> _Raw data_
★ ★ ★ ★ ★ ★ ★
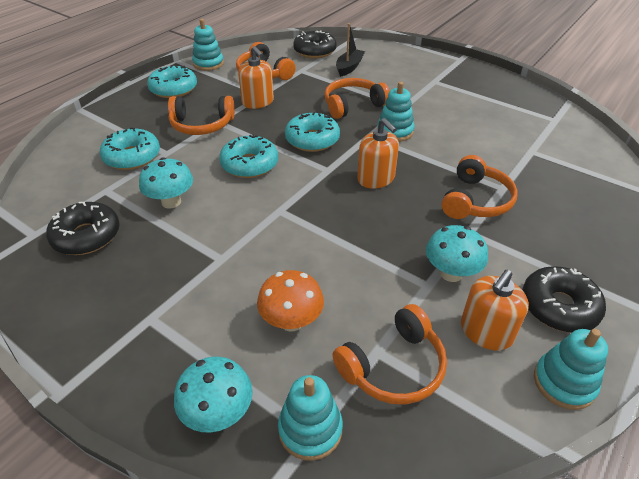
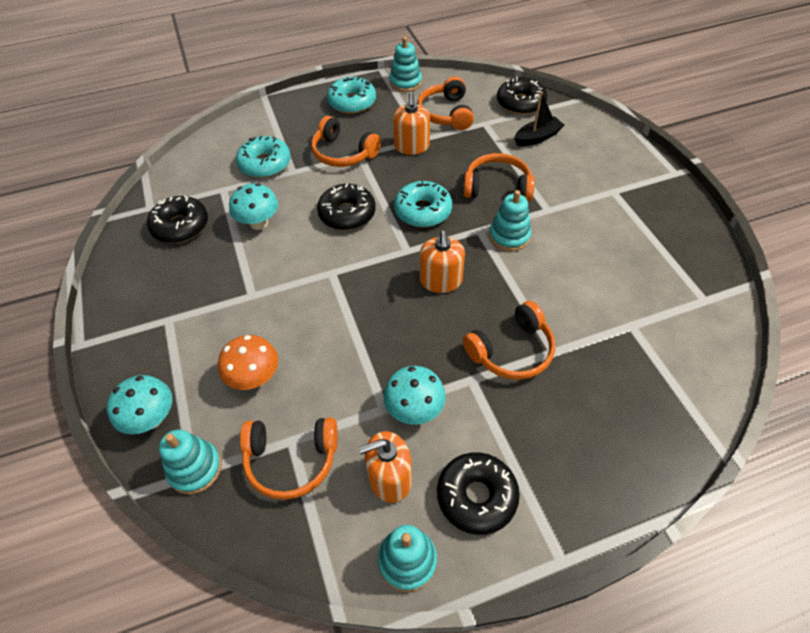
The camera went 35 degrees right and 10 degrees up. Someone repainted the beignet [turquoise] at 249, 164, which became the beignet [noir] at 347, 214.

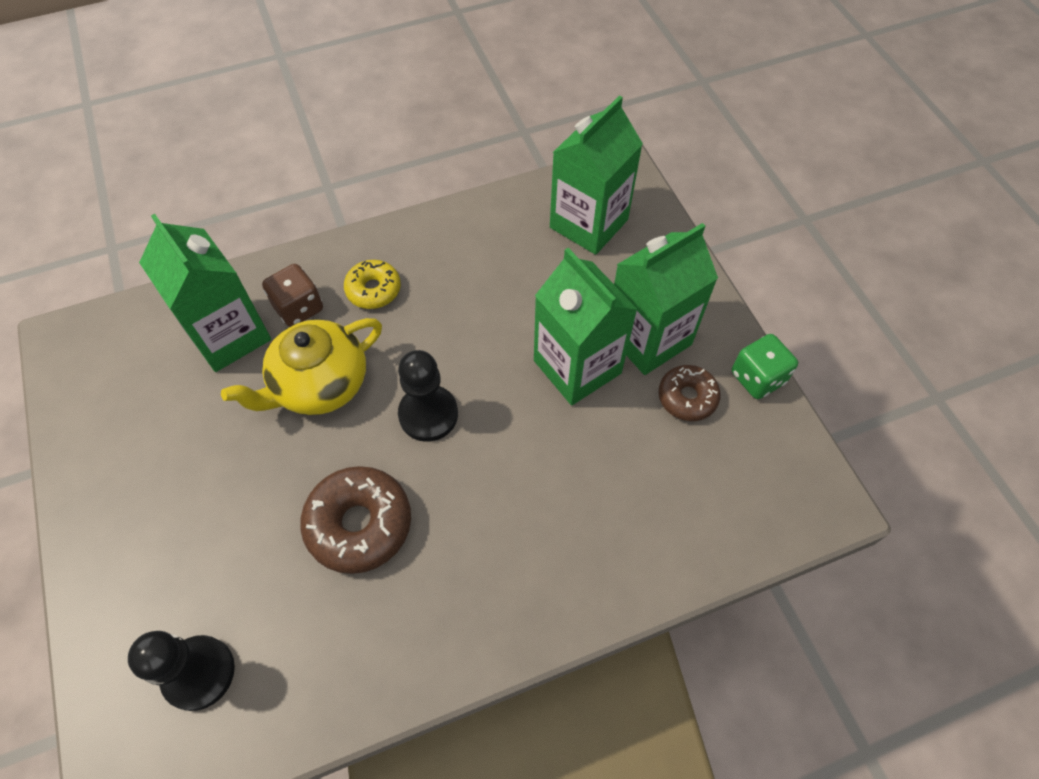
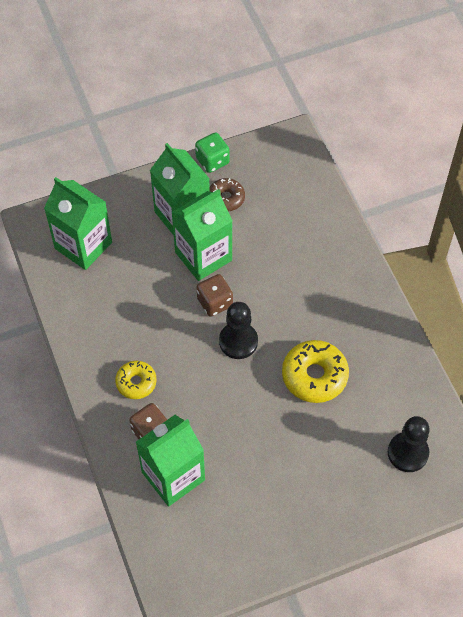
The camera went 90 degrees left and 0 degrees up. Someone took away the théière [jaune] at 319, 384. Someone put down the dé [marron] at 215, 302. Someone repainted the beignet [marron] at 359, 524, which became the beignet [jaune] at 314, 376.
★ ★ ★ ★ ★ ★ ★
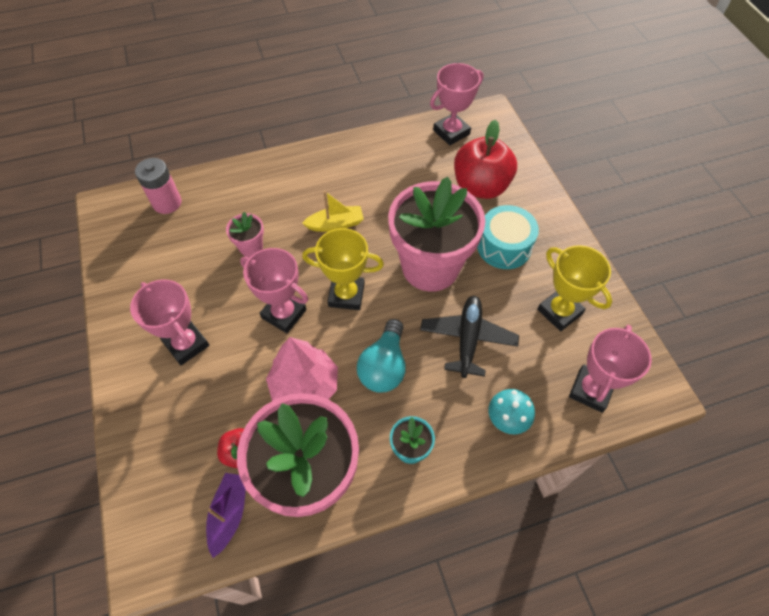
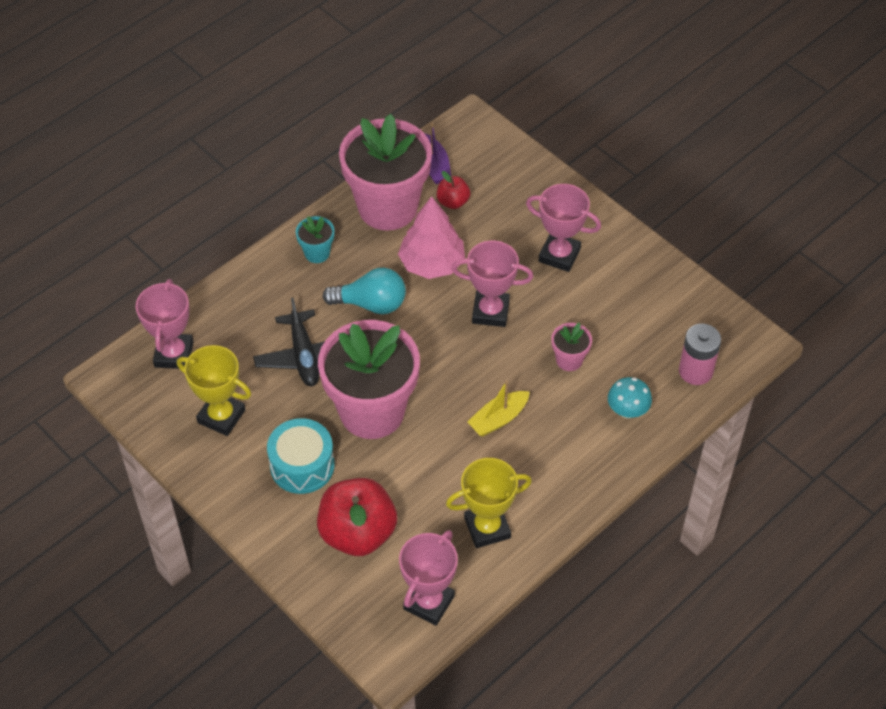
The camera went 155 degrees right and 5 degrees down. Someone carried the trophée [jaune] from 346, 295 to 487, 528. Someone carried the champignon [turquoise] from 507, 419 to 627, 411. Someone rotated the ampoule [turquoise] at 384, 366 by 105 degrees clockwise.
★ ★ ★ ★ ★ ★ ★
> _Exercise prompt_
Going through the entries above, show each line that contains "repainted".

> _Exercise response_
The camera went 35 degrees right and 10 degrees up. Someone repainted the beignet [turquoise] at 249, 164, which became the beignet [noir] at 347, 214.
The camera went 90 degrees left and 0 degrees up. Someone took away the théière [jaune] at 319, 384. Someone put down the dé [marron] at 215, 302. Someone repainted the beignet [marron] at 359, 524, which became the beignet [jaune] at 314, 376.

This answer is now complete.